## Aim of the exercise
Type every record exactly as it appears.

(Edit tracking data)
..............................

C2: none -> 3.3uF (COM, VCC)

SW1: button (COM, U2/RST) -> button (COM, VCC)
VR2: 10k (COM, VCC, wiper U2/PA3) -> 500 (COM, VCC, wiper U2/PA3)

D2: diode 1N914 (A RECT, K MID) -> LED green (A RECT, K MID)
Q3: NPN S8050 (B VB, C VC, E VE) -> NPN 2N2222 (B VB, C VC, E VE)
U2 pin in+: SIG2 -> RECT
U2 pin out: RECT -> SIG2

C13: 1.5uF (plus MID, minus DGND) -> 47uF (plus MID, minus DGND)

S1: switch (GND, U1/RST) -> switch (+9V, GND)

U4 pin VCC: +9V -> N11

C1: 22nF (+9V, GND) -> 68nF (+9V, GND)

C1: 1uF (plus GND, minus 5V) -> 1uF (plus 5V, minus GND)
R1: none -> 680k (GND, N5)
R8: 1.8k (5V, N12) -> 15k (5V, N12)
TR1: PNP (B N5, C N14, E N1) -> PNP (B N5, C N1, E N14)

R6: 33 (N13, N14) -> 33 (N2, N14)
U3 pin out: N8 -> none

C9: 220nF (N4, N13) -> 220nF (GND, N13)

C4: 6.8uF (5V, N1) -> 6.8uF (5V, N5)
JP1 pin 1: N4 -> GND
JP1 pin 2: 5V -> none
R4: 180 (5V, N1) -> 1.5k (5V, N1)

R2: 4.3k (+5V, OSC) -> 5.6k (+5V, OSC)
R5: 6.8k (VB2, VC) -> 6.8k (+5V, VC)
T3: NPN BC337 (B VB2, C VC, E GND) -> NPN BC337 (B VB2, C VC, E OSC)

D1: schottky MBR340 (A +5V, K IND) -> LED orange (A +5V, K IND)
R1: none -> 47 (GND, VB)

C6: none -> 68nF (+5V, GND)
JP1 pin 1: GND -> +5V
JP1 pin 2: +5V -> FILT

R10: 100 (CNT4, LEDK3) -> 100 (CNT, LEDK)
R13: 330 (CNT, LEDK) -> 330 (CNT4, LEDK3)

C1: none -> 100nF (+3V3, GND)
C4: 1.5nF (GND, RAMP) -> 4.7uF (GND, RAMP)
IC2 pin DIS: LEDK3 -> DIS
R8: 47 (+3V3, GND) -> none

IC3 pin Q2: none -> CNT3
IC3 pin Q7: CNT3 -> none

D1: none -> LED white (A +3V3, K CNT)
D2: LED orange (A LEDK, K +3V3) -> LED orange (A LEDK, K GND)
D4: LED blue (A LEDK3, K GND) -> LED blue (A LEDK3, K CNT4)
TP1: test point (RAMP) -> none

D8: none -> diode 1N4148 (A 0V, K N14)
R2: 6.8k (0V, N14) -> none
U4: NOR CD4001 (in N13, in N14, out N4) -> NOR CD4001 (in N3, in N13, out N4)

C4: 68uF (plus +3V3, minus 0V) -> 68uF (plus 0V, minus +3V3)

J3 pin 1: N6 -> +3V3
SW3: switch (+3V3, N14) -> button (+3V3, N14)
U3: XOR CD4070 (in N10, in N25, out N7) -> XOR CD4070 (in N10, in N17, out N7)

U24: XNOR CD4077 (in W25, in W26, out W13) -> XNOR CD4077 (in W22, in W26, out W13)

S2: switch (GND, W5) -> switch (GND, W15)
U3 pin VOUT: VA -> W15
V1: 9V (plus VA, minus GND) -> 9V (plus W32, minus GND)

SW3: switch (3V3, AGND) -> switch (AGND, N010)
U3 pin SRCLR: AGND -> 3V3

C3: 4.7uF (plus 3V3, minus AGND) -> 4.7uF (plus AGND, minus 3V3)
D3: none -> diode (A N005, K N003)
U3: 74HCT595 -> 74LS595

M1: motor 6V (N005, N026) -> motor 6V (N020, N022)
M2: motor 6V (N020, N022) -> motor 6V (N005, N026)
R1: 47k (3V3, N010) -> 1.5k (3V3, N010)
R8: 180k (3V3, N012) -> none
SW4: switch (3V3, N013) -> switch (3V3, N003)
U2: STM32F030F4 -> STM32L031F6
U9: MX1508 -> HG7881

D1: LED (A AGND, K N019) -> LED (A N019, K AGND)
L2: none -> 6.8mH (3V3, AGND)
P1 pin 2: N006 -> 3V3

..............................

## Task solution
C2: none -> 3.3uF (COM, VCC)

SW1: button (COM, U2/RST) -> button (COM, VCC)
VR2: 10k (COM, VCC, wiper U2/PA3) -> 500 (COM, VCC, wiper U2/PA3)

D2: diode 1N914 (A RECT, K MID) -> LED green (A RECT, K MID)
Q3: NPN S8050 (B VB, C VC, E VE) -> NPN 2N2222 (B VB, C VC, E VE)
U2 pin in+: SIG2 -> RECT
U2 pin out: RECT -> SIG2

C13: 1.5uF (plus MID, minus DGND) -> 47uF (plus MID, minus DGND)

S1: switch (GND, U1/RST) -> switch (+9V, GND)

U4 pin VCC: +9V -> N11

C1: 22nF (+9V, GND) -> 68nF (+9V, GND)

C1: 1uF (plus GND, minus 5V) -> 1uF (plus 5V, minus GND)
R1: none -> 680k (GND, N5)
R8: 1.8k (5V, N12) -> 15k (5V, N12)
TR1: PNP (B N5, C N14, E N1) -> PNP (B N5, C N1, E N14)

R6: 33 (N13, N14) -> 33 (N2, N14)
U3 pin out: N8 -> none

C9: 220nF (N4, N13) -> 220nF (GND, N13)

C4: 6.8uF (5V, N1) -> 6.8uF (5V, N5)
JP1 pin 1: N4 -> GND
JP1 pin 2: 5V -> none
R4: 180 (5V, N1) -> 1.5k (5V, N1)

R2: 4.3k (+5V, OSC) -> 5.6k (+5V, OSC)
R5: 6.8k (VB2, VC) -> 6.8k (+5V, VC)
T3: NPN BC337 (B VB2, C VC, E GND) -> NPN BC337 (B VB2, C VC, E OSC)

D1: schottky MBR340 (A +5V, K IND) -> LED orange (A +5V, K IND)
R1: none -> 47 (GND, VB)

C6: none -> 68nF (+5V, GND)
JP1 pin 1: GND -> +5V
JP1 pin 2: +5V -> FILT

R10: 100 (CNT4, LEDK3) -> 100 (CNT, LEDK)
R13: 330 (CNT, LEDK) -> 330 (CNT4, LEDK3)

C1: none -> 100nF (+3V3, GND)
C4: 1.5nF (GND, RAMP) -> 4.7uF (GND, RAMP)
IC2 pin DIS: LEDK3 -> DIS
R8: 47 (+3V3, GND) -> none

IC3 pin Q2: none -> CNT3
IC3 pin Q7: CNT3 -> none

D1: none -> LED white (A +3V3, K CNT)
D2: LED orange (A LEDK, K +3V3) -> LED orange (A LEDK, K GND)
D4: LED blue (A LEDK3, K GND) -> LED blue (A LEDK3, K CNT4)
TP1: test point (RAMP) -> none

D8: none -> diode 1N4148 (A 0V, K N14)
R2: 6.8k (0V, N14) -> none
U4: NOR CD4001 (in N13, in N14, out N4) -> NOR CD4001 (in N3, in N13, out N4)

C4: 68uF (plus +3V3, minus 0V) -> 68uF (plus 0V, minus +3V3)

J3 pin 1: N6 -> +3V3
SW3: switch (+3V3, N14) -> button (+3V3, N14)
U3: XOR CD4070 (in N10, in N25, out N7) -> XOR CD4070 (in N10, in N17, out N7)

U24: XNOR CD4077 (in W25, in W26, out W13) -> XNOR CD4077 (in W22, in W26, out W13)

S2: switch (GND, W5) -> switch (GND, W15)
U3 pin VOUT: VA -> W15
V1: 9V (plus VA, minus GND) -> 9V (plus W32, minus GND)

SW3: switch (3V3, AGND) -> switch (AGND, N010)
U3 pin SRCLR: AGND -> 3V3

C3: 4.7uF (plus 3V3, minus AGND) -> 4.7uF (plus AGND, minus 3V3)
D3: none -> diode (A N005, K N003)
U3: 74HCT595 -> 74LS595

M1: motor 6V (N005, N026) -> motor 6V (N020, N022)
M2: motor 6V (N020, N022) -> motor 6V (N005, N026)
R1: 47k (3V3, N010) -> 1.5k (3V3, N010)
R8: 180k (3V3, N012) -> none
SW4: switch (3V3, N013) -> switch (3V3, N003)
U2: STM32F030F4 -> STM32L031F6
U9: MX1508 -> HG7881

D1: LED (A AGND, K N019) -> LED (A N019, K AGND)
L2: none -> 6.8mH (3V3, AGND)
P1 pin 2: N006 -> 3V3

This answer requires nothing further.